┌──
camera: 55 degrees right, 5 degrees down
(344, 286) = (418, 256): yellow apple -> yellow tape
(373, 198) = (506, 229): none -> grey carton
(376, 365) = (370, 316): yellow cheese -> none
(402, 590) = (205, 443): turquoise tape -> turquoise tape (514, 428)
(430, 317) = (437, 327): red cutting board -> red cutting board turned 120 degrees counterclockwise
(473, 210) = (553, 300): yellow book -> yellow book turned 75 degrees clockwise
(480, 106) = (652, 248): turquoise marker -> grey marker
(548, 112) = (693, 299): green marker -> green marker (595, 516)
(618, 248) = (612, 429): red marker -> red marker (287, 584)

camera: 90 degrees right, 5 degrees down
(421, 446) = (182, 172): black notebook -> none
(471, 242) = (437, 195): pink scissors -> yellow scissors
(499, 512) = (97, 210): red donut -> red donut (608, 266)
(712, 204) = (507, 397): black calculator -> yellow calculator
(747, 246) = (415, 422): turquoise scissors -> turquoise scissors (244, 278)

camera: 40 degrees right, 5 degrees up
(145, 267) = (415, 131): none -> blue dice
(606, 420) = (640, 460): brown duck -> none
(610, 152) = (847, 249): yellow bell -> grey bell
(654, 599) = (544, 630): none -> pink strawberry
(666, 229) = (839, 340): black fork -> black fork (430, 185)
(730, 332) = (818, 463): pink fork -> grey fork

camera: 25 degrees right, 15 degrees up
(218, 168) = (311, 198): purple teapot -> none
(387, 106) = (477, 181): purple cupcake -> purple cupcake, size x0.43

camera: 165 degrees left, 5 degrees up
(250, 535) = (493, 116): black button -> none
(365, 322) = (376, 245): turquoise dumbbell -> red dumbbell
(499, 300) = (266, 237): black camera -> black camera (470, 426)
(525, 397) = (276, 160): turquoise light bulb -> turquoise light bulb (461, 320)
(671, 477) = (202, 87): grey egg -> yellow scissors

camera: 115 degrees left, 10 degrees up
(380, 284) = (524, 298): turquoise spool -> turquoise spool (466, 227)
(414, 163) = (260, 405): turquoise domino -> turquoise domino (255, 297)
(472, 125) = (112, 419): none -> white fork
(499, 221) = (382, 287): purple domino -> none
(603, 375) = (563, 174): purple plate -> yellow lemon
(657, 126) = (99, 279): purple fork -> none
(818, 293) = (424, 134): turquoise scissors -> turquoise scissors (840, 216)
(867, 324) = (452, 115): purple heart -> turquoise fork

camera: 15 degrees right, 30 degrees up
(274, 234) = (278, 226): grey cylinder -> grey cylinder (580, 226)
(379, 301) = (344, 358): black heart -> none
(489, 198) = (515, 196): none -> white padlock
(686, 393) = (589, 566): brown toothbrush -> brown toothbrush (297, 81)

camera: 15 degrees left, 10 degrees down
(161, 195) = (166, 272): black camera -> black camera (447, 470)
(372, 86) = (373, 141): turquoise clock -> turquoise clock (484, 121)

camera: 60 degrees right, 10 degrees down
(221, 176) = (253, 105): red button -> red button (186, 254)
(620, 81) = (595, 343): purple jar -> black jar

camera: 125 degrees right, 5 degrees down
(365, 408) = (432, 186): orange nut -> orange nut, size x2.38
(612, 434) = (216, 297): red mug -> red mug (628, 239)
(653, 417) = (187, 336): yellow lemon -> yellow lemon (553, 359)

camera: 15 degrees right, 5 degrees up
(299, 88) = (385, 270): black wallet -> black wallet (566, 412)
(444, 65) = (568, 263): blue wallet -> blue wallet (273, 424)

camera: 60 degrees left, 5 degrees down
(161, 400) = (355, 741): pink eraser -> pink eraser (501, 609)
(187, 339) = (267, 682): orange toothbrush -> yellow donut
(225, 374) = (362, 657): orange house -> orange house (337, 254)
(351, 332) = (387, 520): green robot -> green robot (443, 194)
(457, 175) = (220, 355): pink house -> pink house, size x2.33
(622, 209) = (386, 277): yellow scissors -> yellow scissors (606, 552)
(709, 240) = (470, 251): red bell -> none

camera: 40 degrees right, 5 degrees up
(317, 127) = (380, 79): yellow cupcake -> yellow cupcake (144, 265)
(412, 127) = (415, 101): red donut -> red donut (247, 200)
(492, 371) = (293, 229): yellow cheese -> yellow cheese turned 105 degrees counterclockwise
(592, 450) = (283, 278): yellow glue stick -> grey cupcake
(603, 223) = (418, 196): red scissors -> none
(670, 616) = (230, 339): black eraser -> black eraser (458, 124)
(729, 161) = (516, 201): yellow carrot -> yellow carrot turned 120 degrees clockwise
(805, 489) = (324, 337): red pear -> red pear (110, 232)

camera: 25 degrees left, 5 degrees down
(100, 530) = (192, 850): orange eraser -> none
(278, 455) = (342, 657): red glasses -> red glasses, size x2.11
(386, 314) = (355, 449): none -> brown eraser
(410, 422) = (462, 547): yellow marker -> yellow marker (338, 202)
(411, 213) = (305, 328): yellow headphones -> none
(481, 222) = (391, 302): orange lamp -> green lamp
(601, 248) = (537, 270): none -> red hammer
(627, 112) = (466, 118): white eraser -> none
└──
_What you are asked to do_
Everything in the material above from the line that has "(274, 234) = (278, 226): grey" through the line that has "camera: 15 degrees left, 10 degrees down" must be duplicated exactly, with no other lines given.

_Completed task_
(274, 234) = (278, 226): grey cylinder -> grey cylinder (580, 226)
(379, 301) = (344, 358): black heart -> none
(489, 198) = (515, 196): none -> white padlock
(686, 393) = (589, 566): brown toothbrush -> brown toothbrush (297, 81)

camera: 15 degrees left, 10 degrees down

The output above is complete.